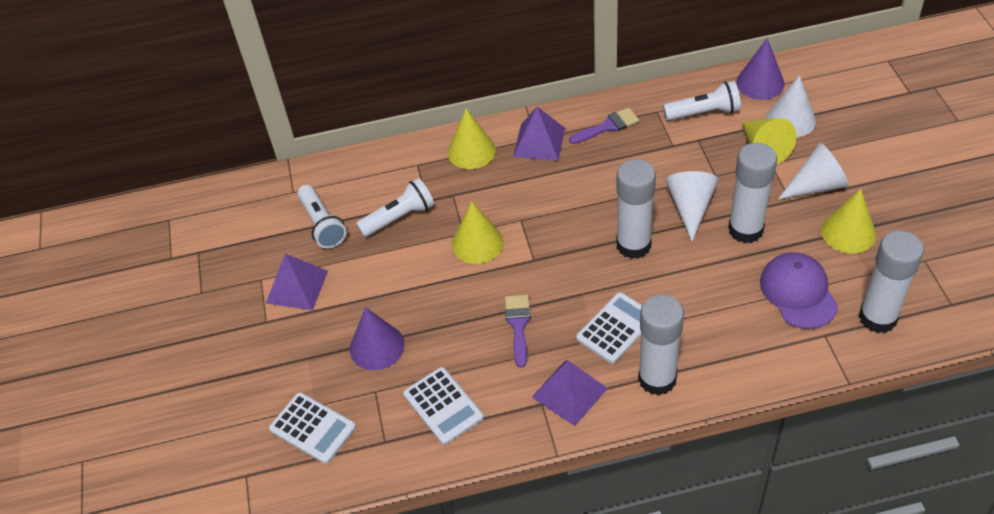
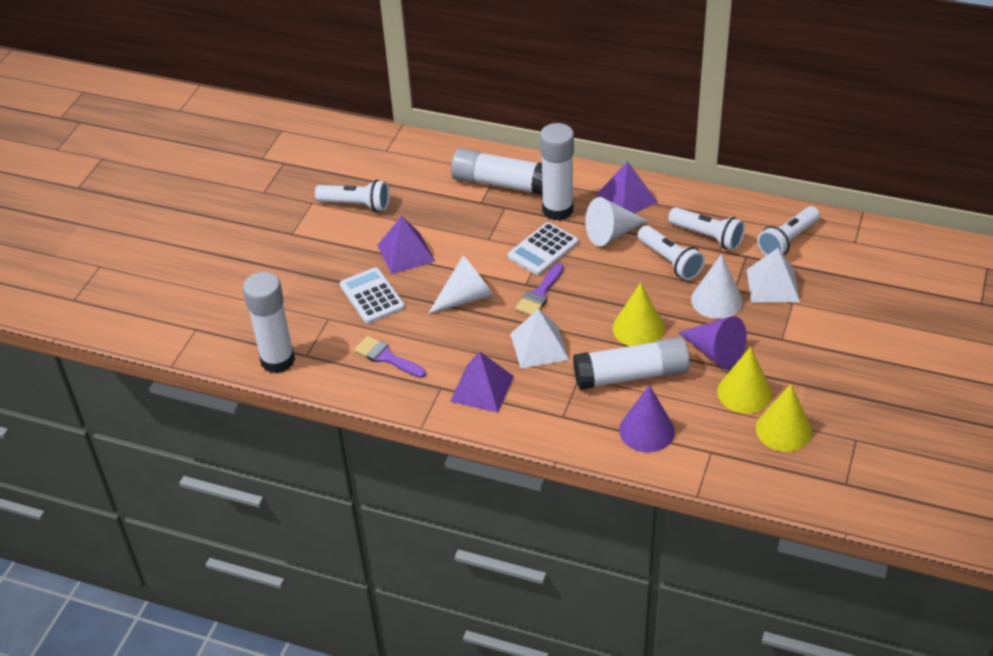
purple cap: [760,252,838,329] = 1 -> none = 0
white calculator: [269,392,356,464] [403,367,484,445] [576,292,642,364] = 3 -> [340,267,405,324] [508,222,578,275] = 2
white flashlight: [297,185,347,248] [356,178,434,237] [663,81,741,120] = 3 -> [315,180,389,212] [638,225,705,280] [668,207,745,250] [757,206,820,256] = 4
white pyramid: none = 0 -> [510,309,569,369] [747,248,800,303] = 2
yellow cone: [448,108,496,169] [452,201,503,264] [741,118,797,165] [821,189,876,254] = 4 -> [612,282,665,346] [717,347,772,414] [756,384,812,452] = 3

---

What you will do:
The expected result is a copy of each line in the records where "white" appears.

Your solution:
white calculator: [269,392,356,464] [403,367,484,445] [576,292,642,364] = 3 -> [340,267,405,324] [508,222,578,275] = 2
white flashlight: [297,185,347,248] [356,178,434,237] [663,81,741,120] = 3 -> [315,180,389,212] [638,225,705,280] [668,207,745,250] [757,206,820,256] = 4
white pyramid: none = 0 -> [510,309,569,369] [747,248,800,303] = 2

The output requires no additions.